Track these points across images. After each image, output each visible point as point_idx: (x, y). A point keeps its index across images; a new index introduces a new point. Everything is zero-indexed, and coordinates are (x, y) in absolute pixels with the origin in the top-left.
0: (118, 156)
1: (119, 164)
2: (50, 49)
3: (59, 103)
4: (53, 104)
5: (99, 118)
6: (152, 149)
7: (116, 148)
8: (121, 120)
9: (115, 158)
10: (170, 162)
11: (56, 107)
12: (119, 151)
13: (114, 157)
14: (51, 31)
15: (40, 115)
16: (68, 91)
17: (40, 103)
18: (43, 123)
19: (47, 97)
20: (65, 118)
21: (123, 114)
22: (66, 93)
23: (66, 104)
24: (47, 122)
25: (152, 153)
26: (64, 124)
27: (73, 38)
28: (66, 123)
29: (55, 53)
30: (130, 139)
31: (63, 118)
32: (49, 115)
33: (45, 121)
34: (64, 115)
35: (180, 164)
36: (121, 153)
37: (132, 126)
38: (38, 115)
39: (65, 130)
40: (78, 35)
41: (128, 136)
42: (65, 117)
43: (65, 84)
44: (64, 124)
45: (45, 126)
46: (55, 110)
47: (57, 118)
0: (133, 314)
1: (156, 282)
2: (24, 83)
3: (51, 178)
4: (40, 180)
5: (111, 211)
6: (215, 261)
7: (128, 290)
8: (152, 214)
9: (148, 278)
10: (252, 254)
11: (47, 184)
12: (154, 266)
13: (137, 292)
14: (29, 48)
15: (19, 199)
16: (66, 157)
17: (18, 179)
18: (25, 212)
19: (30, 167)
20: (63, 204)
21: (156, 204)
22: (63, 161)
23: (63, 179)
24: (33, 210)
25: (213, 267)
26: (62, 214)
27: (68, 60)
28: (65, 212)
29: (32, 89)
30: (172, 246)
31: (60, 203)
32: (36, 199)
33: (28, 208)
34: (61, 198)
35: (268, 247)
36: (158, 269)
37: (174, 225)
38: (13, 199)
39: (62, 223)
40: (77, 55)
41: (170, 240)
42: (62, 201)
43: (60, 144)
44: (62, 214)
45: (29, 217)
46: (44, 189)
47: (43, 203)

———

• Short task: Reproduce each of the records above line for line, keeping every character unchanged.

• Exercise result:
Track these points across images. After each image, output each visible point as point_idx: (x, y). A point keeps its index across images; a new index introduces a new point. Everything is zero-indexed, and coordinates are (x, y) in absolute pixels with the origin in the top-left.
0: (118, 156)
1: (119, 164)
2: (50, 49)
3: (59, 103)
4: (53, 104)
5: (99, 118)
6: (152, 149)
7: (116, 148)
8: (121, 120)
9: (115, 158)
10: (170, 162)
11: (56, 107)
12: (119, 151)
13: (114, 157)
14: (51, 31)
15: (40, 115)
16: (68, 91)
17: (40, 103)
18: (43, 123)
19: (47, 97)
20: (65, 118)
21: (123, 114)
22: (66, 93)
23: (66, 104)
24: (47, 122)
25: (152, 153)
26: (64, 124)
27: (73, 38)
28: (66, 123)
29: (55, 53)
30: (130, 139)
31: (63, 118)
32: (49, 115)
33: (45, 121)
34: (64, 115)
35: (180, 164)
36: (121, 153)
37: (132, 126)
38: (38, 115)
39: (65, 130)
40: (78, 35)
41: (128, 136)
42: (65, 117)
43: (65, 84)
44: (64, 124)
45: (45, 126)
46: (55, 110)
47: (57, 118)
0: (133, 314)
1: (156, 282)
2: (24, 83)
3: (51, 178)
4: (40, 180)
5: (111, 211)
6: (215, 261)
7: (128, 290)
8: (152, 214)
9: (148, 278)
10: (252, 254)
11: (47, 184)
12: (154, 266)
13: (137, 292)
14: (29, 48)
15: (19, 199)
16: (66, 157)
17: (18, 179)
18: (25, 212)
19: (30, 167)
20: (63, 204)
21: (156, 204)
22: (63, 161)
23: (63, 179)
24: (33, 210)
25: (213, 267)
26: (62, 214)
27: (68, 60)
28: (65, 212)
29: (32, 89)
30: (172, 246)
31: (60, 203)
32: (36, 199)
33: (28, 208)
34: (61, 198)
35: (268, 247)
36: (158, 269)
37: (174, 225)
38: (13, 199)
39: (62, 223)
40: (77, 55)
41: (170, 240)
42: (62, 201)
43: (60, 144)
44: (62, 214)
45: (29, 217)
46: (44, 189)
47: (43, 203)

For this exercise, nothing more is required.